Transcription task. Write out each entry verbatim and exclude any image.

── Source records

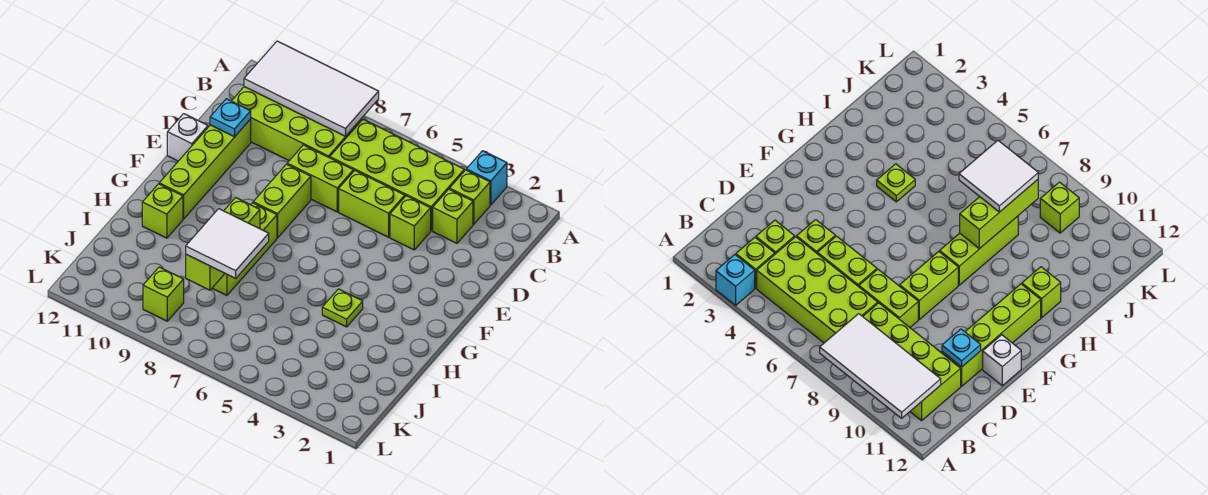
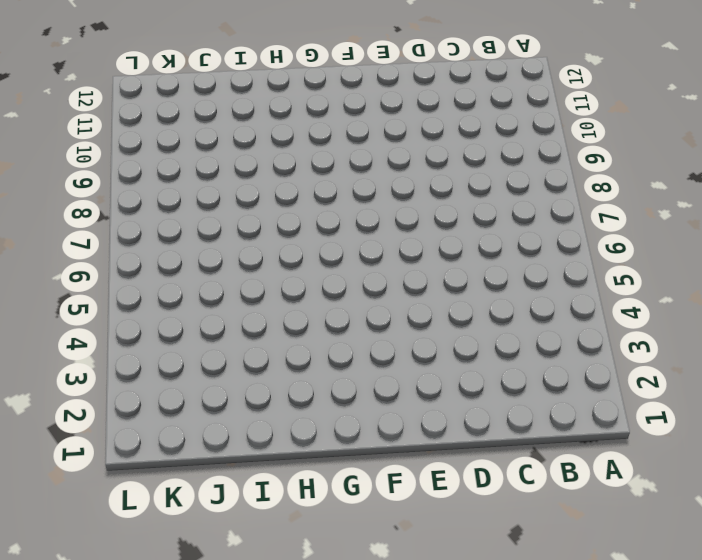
none -> cyan brick A3 level 1
none -> lime brick B3 level 1
none -> lime brick B4:C7 level 1

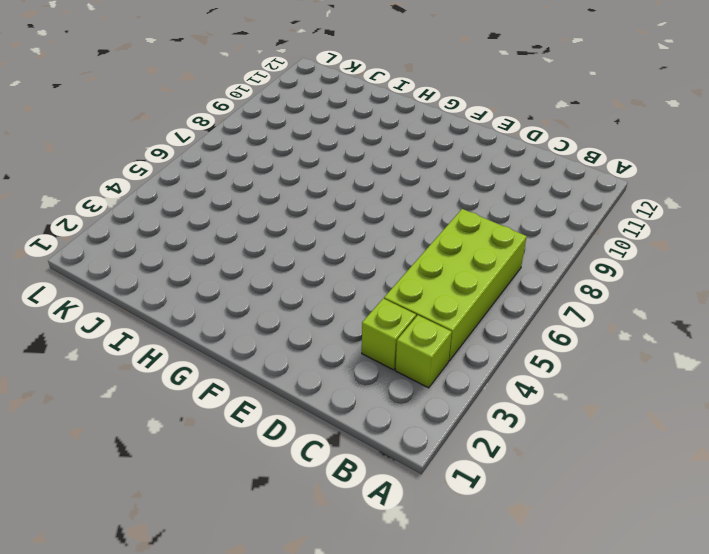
none -> cyan brick A3 level 1
none -> lime brick B8:C11 level 1
none -> lime brick D4 level 1

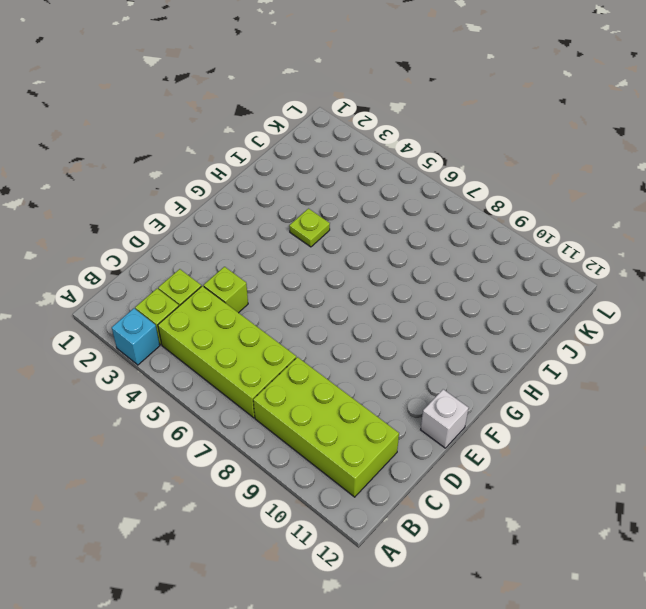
none -> lime brick D5:D6 level 1
none -> lime brick D7:D8 level 1
none -> lime brick D11:G11 level 1

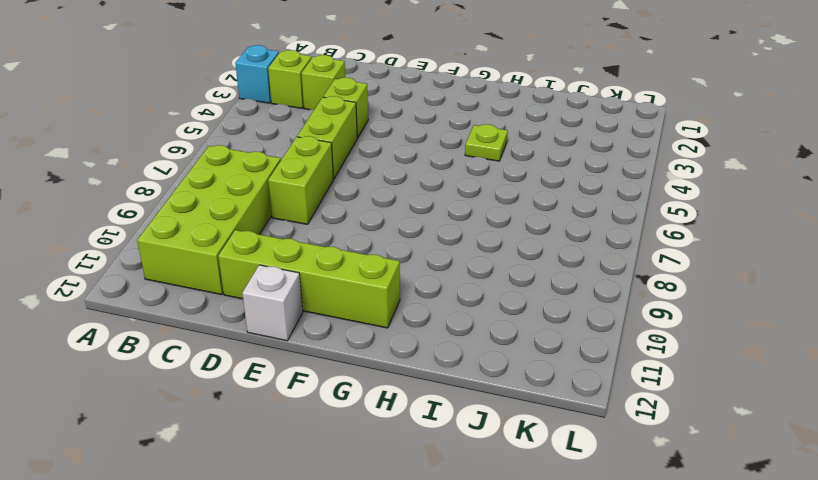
none -> lime brick B4:C7 level 1
none -> lime brick E8:F8 level 1
none -> lime brick G8:I8 level 1

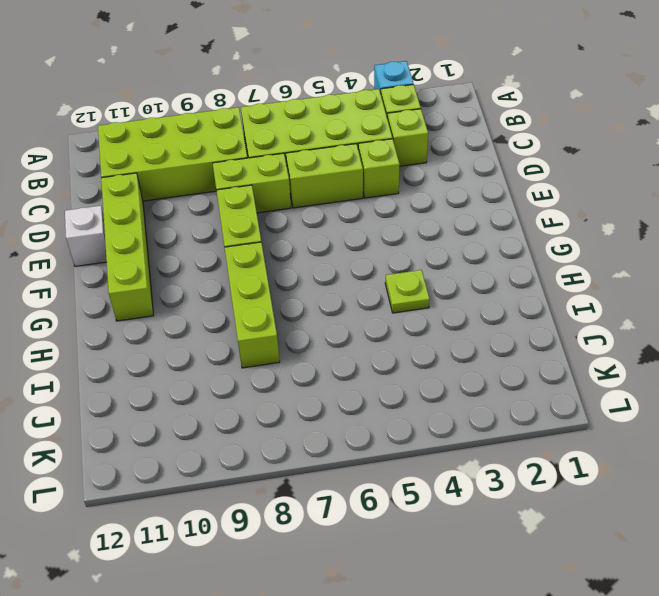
none -> lime brick H11 level 1
none -> lime brick K9 level 1
none -> white tile A8:B11 level 2

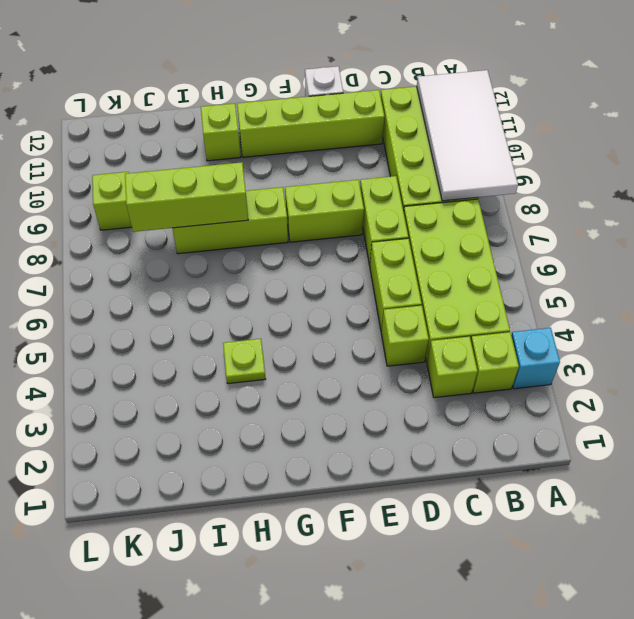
none -> cyan plate D11 level 2
none -> white tile I7:J8 level 3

────

(Task solution)
none -> cyan brick A3 level 1
none -> lime brick B3 level 1
none -> lime brick B4:C7 level 1

none -> cyan brick A3 level 1
none -> lime brick B8:C11 level 1
none -> lime brick D4 level 1

none -> lime brick D5:D6 level 1
none -> lime brick D7:D8 level 1
none -> lime brick D11:G11 level 1

none -> lime brick B4:C7 level 1
none -> lime brick E8:F8 level 1
none -> lime brick G8:I8 level 1

none -> lime brick H11 level 1
none -> lime brick K9 level 1
none -> white tile A8:B11 level 2

none -> cyan plate D11 level 2
none -> white tile I7:J8 level 3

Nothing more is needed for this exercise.